=== Objective ===
Quote the lines of the data below exactly, beginning at the line that contains "stepmother (1111, 206)" and continuing through the end of the data.

(Extracted records)

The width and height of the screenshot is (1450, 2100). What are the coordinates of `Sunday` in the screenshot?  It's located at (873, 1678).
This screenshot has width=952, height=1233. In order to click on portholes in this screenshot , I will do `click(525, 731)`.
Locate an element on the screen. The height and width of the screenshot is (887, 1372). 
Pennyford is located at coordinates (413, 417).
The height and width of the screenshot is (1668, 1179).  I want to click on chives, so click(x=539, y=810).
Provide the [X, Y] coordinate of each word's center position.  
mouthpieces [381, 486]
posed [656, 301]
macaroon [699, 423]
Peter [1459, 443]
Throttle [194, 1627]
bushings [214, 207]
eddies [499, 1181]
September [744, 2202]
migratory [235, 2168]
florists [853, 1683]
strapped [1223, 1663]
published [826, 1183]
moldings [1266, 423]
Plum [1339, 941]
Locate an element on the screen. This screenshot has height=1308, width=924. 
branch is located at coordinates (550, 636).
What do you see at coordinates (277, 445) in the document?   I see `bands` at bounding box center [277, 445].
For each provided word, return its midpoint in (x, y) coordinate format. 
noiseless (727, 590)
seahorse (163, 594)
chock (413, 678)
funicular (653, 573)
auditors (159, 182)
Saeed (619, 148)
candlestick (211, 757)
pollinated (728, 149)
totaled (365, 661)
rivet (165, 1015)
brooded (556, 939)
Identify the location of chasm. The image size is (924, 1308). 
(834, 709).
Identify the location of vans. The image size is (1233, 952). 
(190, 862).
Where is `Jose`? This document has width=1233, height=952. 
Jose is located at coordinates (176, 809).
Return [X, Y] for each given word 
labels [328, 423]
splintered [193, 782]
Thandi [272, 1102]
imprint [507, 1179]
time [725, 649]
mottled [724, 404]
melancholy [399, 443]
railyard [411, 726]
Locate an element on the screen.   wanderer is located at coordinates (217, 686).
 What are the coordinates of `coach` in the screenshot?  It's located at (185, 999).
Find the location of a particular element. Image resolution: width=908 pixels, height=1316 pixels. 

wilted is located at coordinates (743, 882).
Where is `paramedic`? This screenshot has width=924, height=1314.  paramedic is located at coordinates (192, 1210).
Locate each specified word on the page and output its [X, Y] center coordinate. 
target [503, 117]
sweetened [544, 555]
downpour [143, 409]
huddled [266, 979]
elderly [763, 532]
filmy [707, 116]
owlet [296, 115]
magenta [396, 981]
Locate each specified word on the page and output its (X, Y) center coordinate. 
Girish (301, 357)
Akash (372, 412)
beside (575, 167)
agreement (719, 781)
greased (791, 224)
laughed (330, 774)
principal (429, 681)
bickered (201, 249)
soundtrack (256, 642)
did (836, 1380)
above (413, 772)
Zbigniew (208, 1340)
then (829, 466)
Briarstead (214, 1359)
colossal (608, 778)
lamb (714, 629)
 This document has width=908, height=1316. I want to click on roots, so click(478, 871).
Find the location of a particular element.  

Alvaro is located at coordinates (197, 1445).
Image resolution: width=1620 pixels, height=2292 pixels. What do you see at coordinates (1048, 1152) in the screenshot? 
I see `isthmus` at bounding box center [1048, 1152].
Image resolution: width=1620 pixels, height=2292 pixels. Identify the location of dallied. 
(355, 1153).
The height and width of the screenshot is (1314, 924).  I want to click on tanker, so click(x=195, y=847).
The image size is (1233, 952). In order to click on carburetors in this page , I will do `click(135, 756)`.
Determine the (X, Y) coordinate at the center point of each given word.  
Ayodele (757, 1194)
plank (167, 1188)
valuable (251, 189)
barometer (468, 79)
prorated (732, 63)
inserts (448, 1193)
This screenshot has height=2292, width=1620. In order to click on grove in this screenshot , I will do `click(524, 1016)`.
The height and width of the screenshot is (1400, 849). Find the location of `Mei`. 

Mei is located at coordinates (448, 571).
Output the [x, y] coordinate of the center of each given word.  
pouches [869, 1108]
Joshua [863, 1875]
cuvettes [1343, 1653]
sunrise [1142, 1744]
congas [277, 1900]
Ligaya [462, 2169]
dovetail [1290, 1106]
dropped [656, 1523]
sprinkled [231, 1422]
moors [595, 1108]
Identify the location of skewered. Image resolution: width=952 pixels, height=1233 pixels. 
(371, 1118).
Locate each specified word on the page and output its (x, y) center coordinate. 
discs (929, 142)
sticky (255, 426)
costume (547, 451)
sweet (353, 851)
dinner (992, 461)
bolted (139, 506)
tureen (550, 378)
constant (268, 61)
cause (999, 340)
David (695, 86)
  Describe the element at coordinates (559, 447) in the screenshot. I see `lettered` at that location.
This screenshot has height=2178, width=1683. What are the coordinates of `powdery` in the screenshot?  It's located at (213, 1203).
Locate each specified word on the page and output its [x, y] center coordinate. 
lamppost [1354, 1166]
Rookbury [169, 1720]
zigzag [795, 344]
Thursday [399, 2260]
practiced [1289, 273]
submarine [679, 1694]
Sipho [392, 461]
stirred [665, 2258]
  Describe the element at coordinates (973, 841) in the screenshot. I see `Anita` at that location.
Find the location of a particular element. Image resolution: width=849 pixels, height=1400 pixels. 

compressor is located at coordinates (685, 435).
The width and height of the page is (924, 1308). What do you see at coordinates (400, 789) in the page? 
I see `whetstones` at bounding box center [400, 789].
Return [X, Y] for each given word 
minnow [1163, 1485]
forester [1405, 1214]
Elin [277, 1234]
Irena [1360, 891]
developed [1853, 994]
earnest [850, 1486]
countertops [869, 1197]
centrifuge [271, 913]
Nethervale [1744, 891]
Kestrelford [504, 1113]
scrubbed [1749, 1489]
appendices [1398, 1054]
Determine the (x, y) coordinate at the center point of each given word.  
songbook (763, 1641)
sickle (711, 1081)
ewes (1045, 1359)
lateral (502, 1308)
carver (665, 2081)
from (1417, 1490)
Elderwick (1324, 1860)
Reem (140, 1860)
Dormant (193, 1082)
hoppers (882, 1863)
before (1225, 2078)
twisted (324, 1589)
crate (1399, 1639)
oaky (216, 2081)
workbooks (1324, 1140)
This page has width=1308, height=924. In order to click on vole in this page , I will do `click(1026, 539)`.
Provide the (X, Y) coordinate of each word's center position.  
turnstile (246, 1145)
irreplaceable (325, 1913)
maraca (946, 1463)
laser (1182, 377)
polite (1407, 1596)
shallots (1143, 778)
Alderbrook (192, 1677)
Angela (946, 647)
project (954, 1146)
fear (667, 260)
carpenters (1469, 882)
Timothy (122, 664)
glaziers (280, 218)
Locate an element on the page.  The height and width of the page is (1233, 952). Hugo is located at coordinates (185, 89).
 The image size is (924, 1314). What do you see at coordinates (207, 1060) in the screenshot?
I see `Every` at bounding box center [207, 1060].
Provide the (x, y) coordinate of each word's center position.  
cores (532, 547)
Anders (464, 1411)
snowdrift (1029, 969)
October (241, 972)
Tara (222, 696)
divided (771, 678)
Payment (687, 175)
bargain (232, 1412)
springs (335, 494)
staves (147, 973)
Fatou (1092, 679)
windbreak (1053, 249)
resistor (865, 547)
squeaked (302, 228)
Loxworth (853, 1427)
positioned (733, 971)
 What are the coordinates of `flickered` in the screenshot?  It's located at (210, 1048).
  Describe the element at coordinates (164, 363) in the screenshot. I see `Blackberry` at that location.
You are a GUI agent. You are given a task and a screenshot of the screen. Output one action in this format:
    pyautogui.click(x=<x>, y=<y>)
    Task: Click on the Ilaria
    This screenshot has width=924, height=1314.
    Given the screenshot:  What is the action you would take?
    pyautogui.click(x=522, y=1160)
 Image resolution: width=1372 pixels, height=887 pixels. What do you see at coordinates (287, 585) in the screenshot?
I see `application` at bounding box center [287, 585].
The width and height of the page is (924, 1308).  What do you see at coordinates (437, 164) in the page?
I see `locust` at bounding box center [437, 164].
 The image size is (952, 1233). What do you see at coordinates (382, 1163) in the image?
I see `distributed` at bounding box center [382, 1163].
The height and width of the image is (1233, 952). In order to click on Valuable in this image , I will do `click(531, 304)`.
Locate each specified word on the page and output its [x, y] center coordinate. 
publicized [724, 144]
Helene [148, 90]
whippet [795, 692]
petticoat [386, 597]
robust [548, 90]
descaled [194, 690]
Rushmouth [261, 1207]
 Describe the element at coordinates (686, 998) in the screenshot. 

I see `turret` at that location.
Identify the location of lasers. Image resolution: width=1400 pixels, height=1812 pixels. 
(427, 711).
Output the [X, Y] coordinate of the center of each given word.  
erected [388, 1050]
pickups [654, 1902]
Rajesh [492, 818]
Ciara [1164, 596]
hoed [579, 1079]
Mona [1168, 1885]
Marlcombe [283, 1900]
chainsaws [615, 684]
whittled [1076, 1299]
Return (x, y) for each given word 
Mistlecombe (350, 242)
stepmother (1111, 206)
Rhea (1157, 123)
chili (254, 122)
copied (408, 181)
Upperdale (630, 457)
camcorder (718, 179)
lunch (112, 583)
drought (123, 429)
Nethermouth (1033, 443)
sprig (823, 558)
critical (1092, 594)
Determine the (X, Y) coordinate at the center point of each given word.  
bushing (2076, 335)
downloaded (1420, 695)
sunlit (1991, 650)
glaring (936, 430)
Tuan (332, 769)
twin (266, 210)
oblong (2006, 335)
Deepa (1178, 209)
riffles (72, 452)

=== Answer to this exercise ===
stepmother (1111, 206)
Rhea (1157, 123)
chili (254, 122)
copied (408, 181)
Upperdale (630, 457)
camcorder (718, 179)
lunch (112, 583)
drought (123, 429)
Nethermouth (1033, 443)
sprig (823, 558)
critical (1092, 594)
Determine the (X, Y) coordinate at the center point of each given word.  
bushing (2076, 335)
downloaded (1420, 695)
sunlit (1991, 650)
glaring (936, 430)
Tuan (332, 769)
twin (266, 210)
oblong (2006, 335)
Deepa (1178, 209)
riffles (72, 452)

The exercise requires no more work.